THE RECORDS.
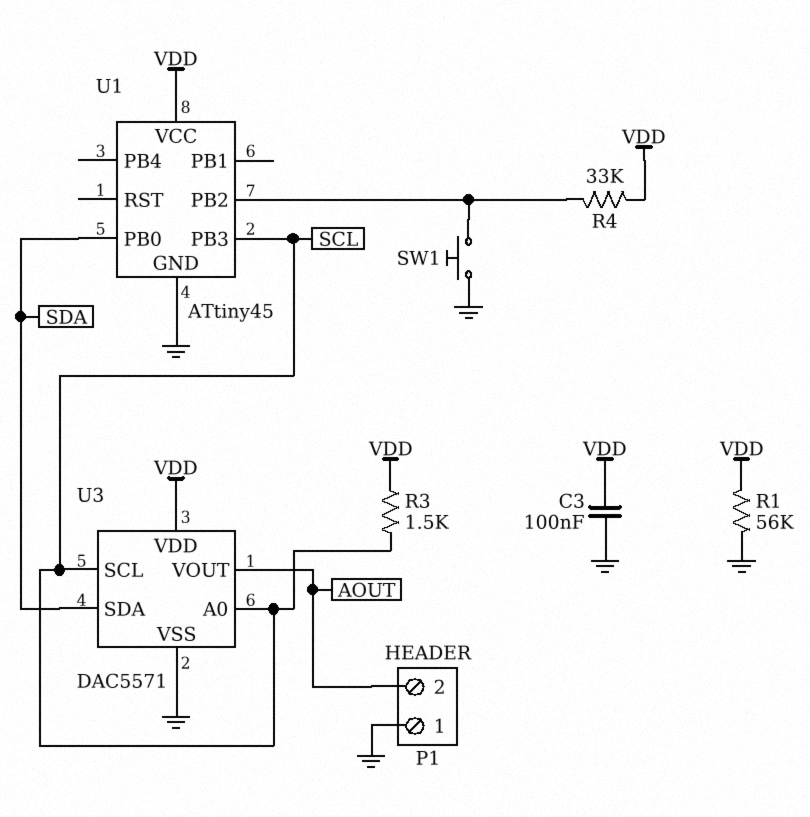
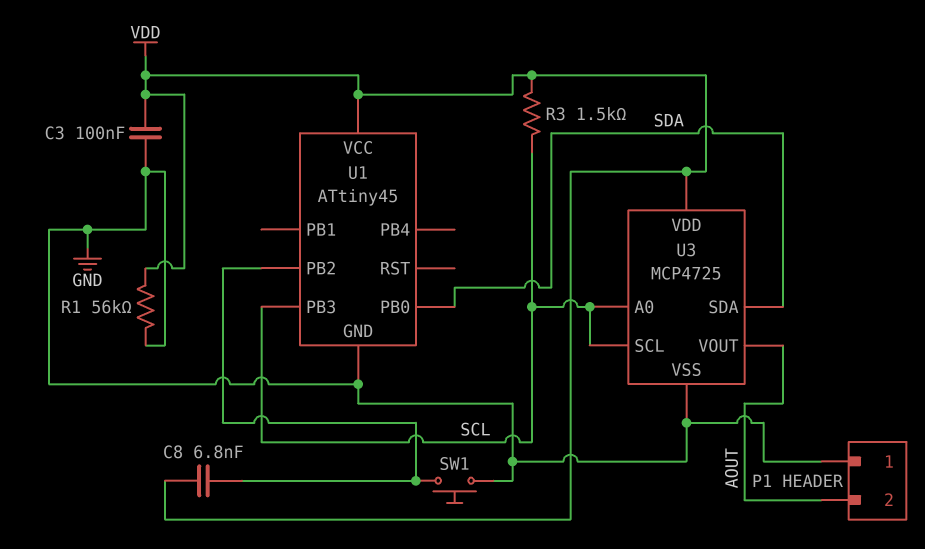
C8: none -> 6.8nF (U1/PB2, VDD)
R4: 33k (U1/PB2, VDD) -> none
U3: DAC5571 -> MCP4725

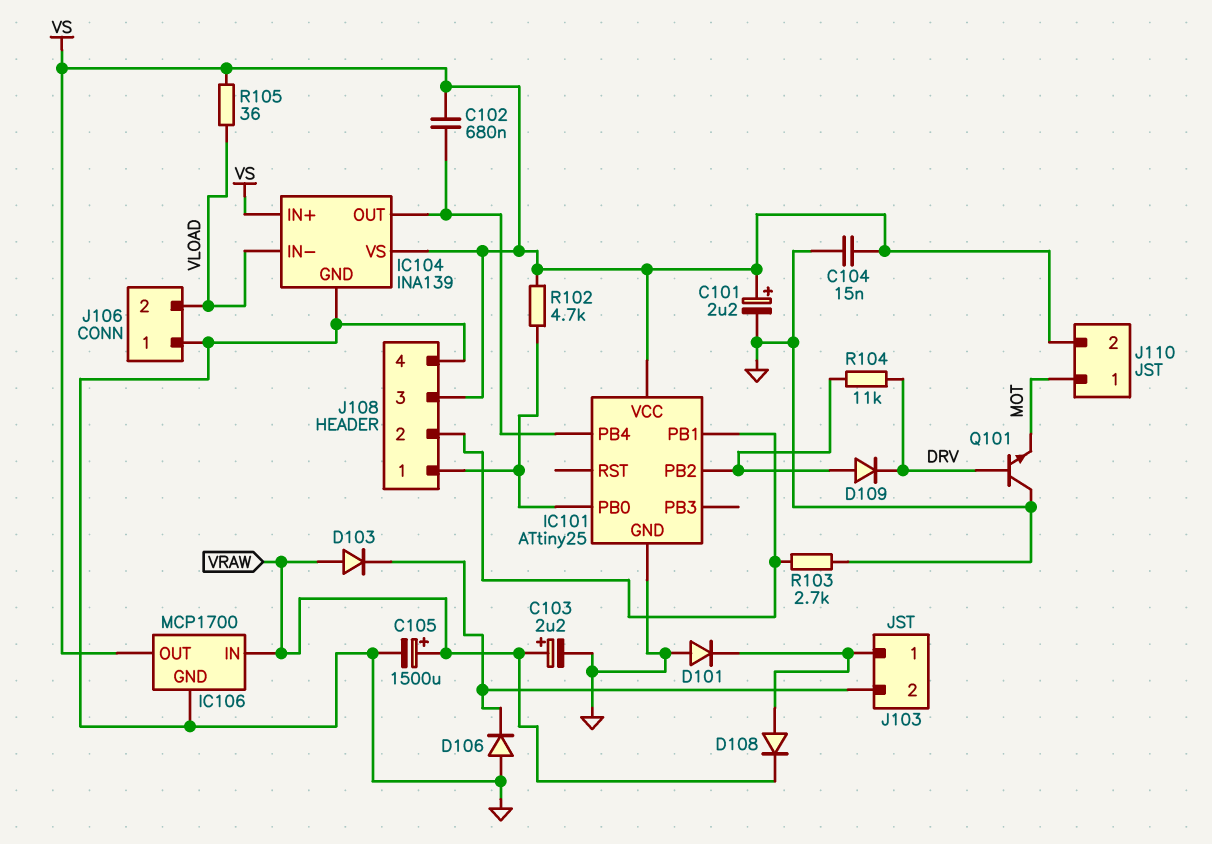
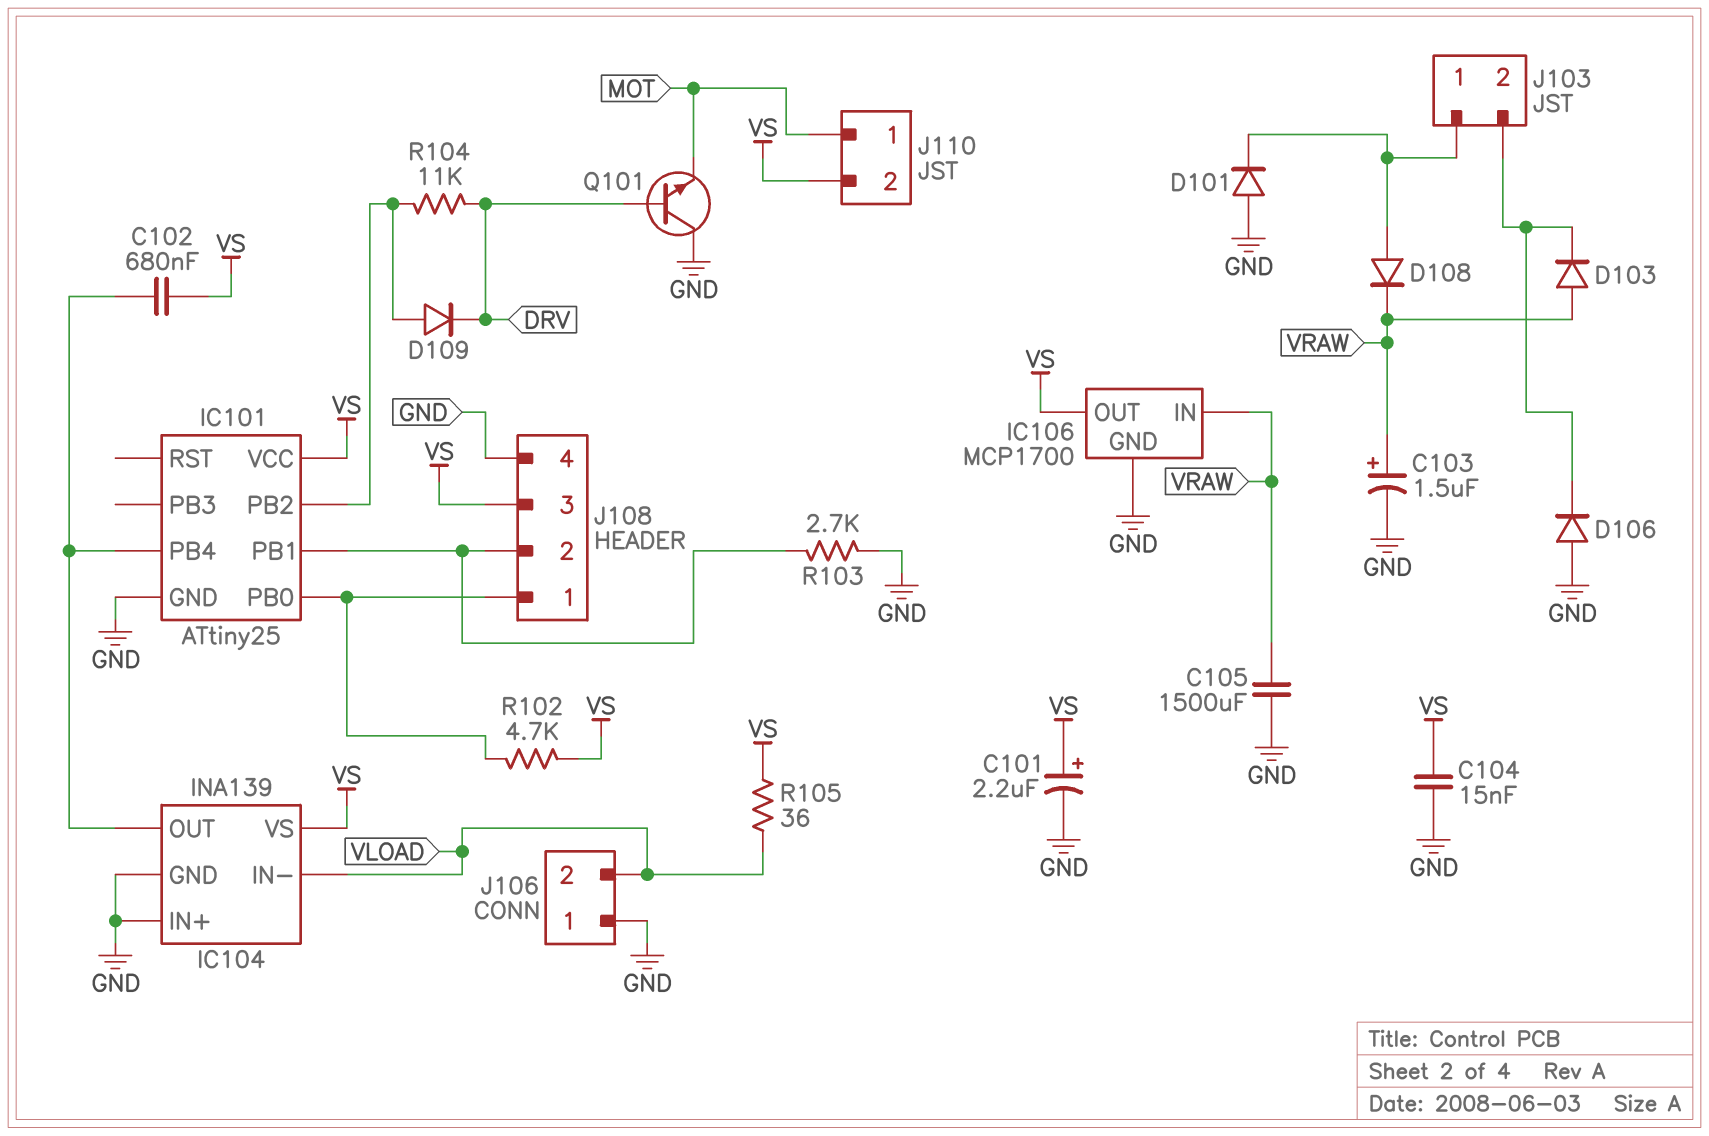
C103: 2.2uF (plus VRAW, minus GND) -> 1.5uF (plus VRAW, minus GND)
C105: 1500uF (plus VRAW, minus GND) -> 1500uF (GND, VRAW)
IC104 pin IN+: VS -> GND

* * *

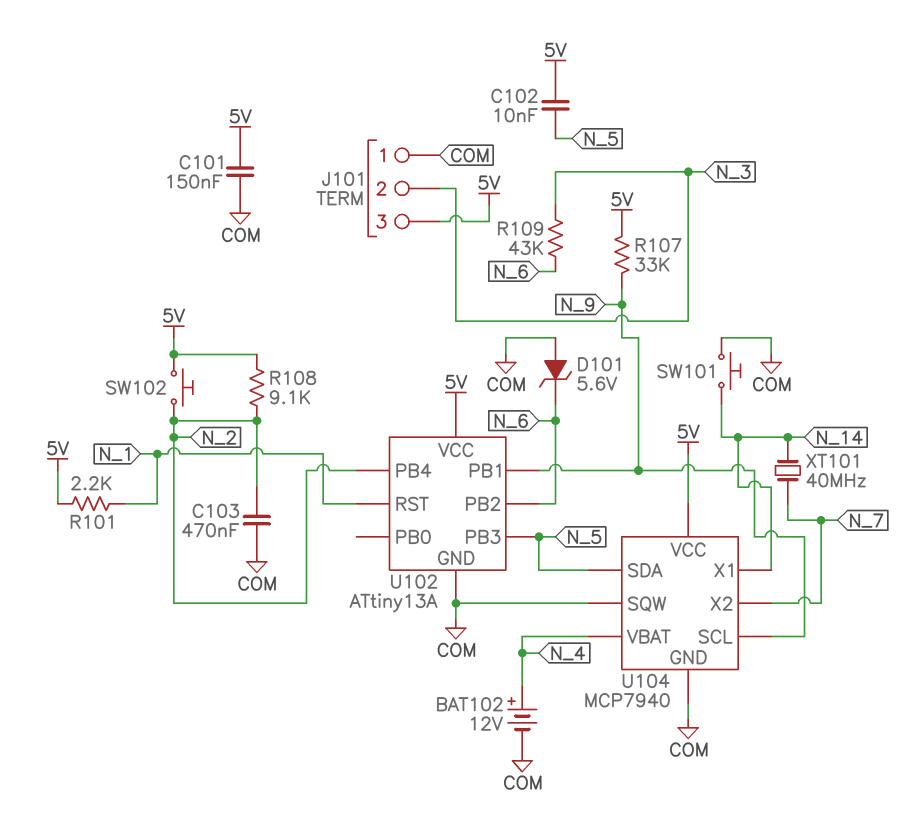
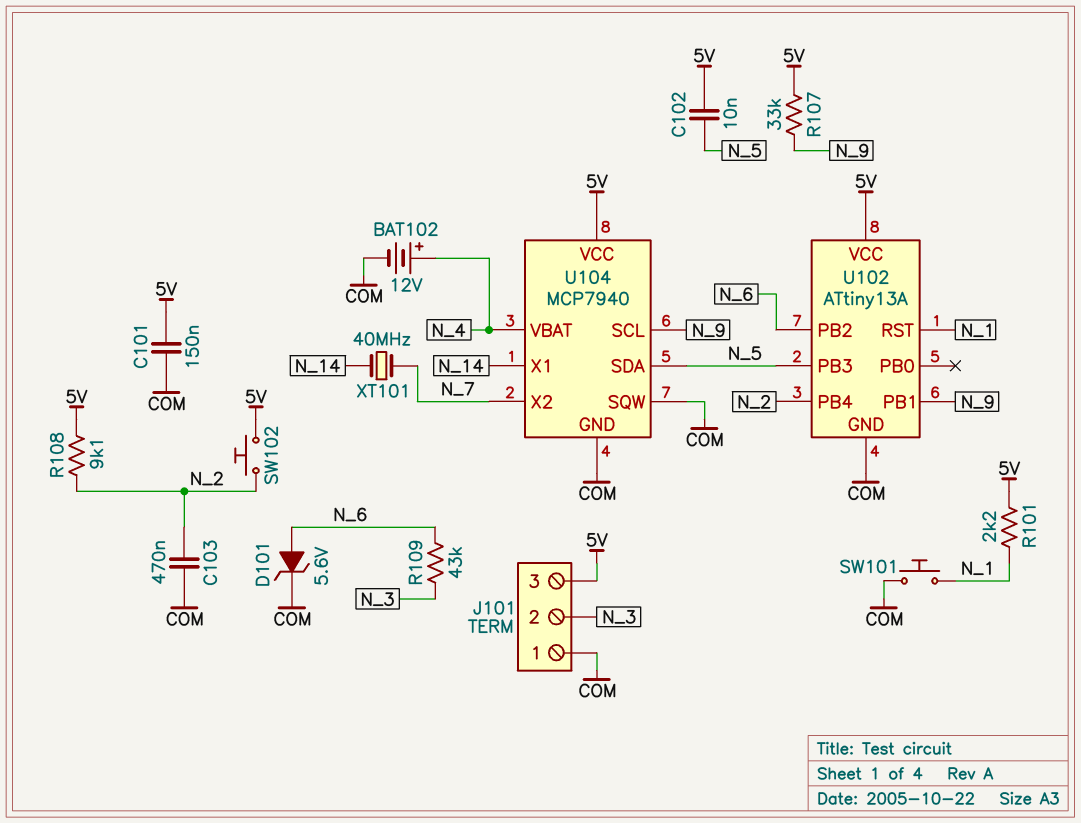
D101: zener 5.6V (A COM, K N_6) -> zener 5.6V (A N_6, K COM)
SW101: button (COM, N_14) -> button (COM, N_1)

---

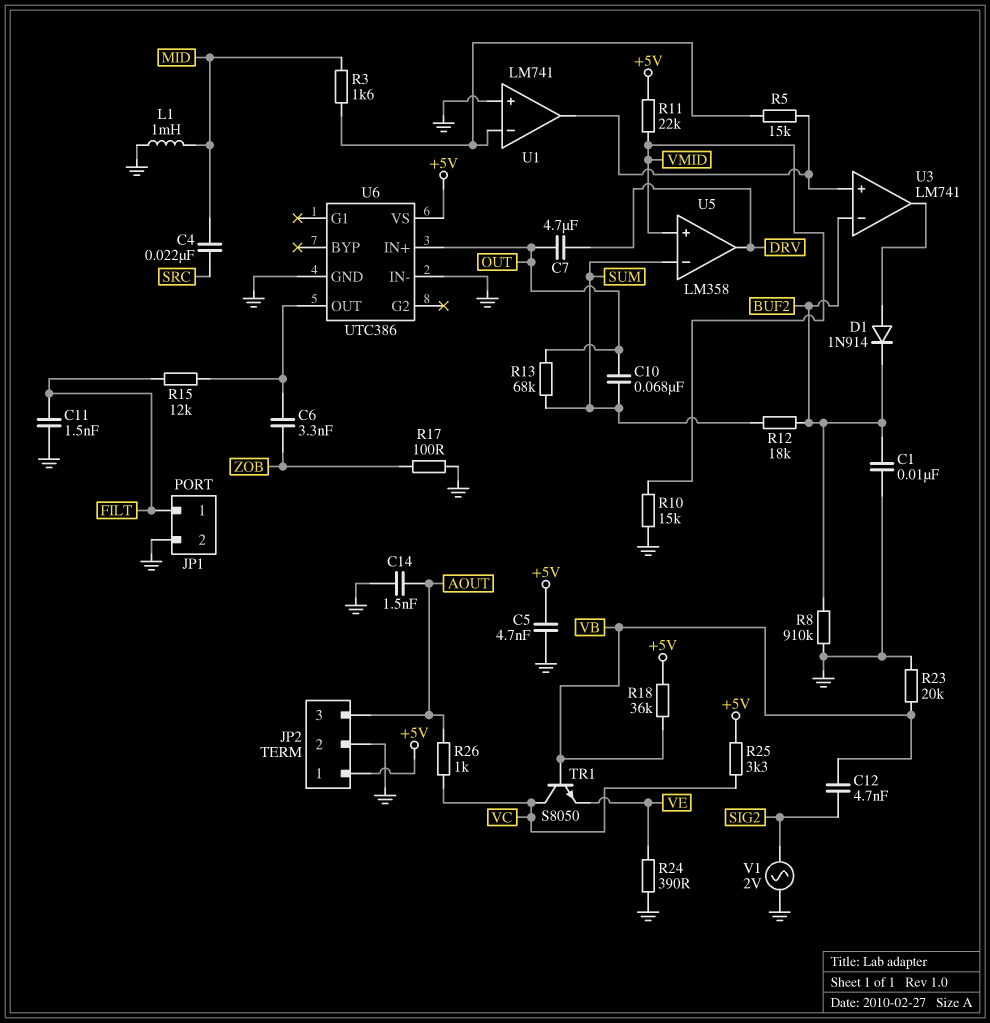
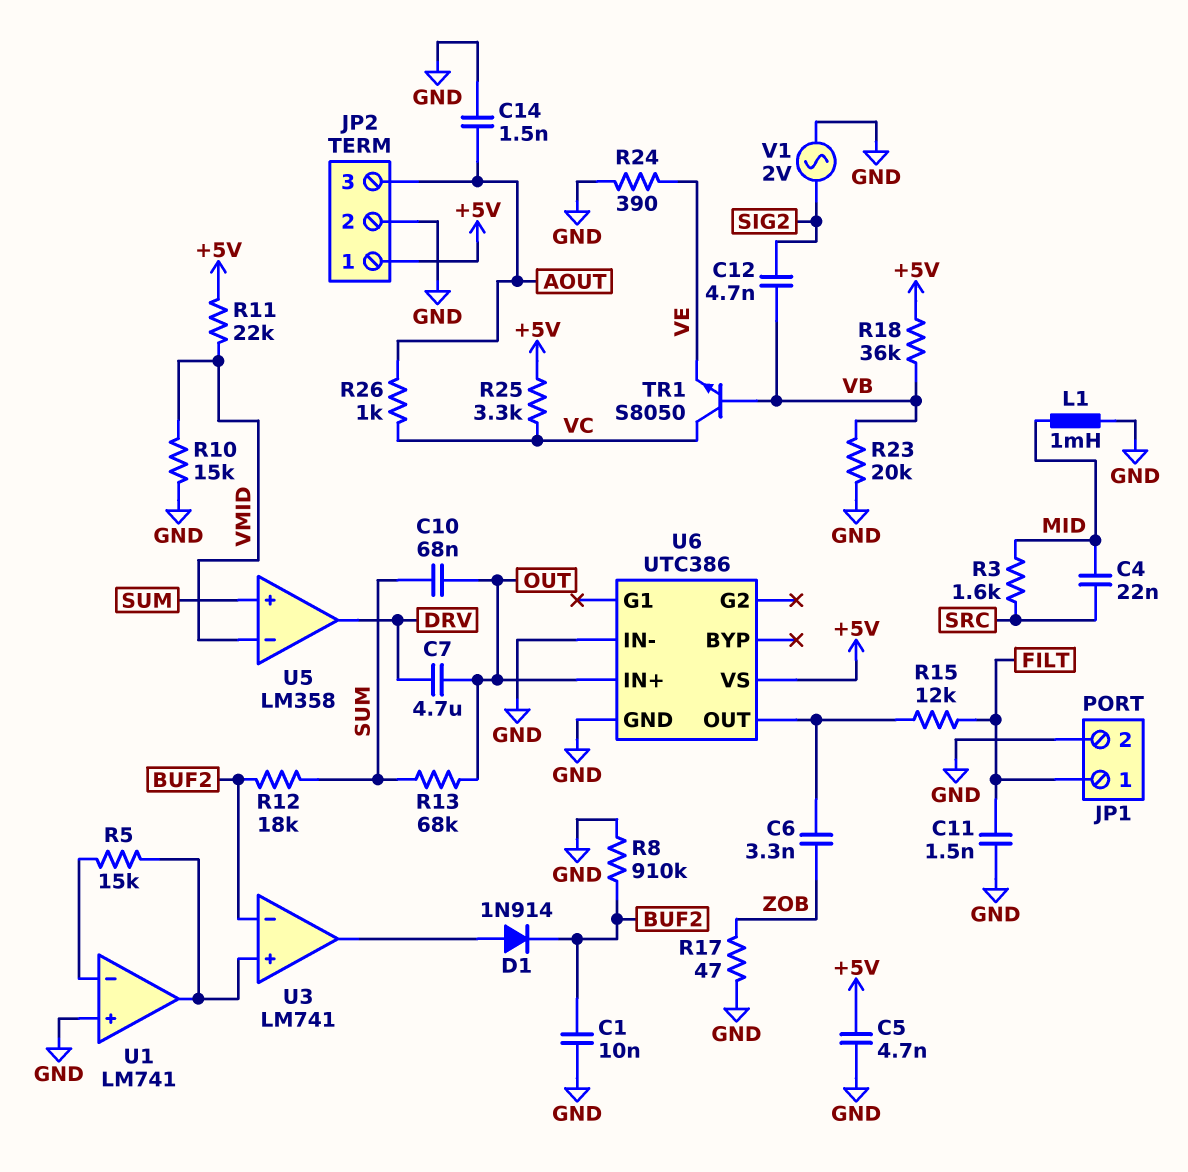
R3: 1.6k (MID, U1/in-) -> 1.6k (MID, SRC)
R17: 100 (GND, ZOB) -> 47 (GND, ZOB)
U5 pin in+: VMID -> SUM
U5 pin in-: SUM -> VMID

WHAT THE TASK ASKS. Copy out each line of the data above, exactly, if it lies between the line holding "R3: 1.6k (MID, U1/in-) -> 1.6k (MID, SRC)" and the line holding "U5 pin in-: SUM -> VMID", inclusive; copy no other line.

YOUR RESPONSE.
R3: 1.6k (MID, U1/in-) -> 1.6k (MID, SRC)
R17: 100 (GND, ZOB) -> 47 (GND, ZOB)
U5 pin in+: VMID -> SUM
U5 pin in-: SUM -> VMID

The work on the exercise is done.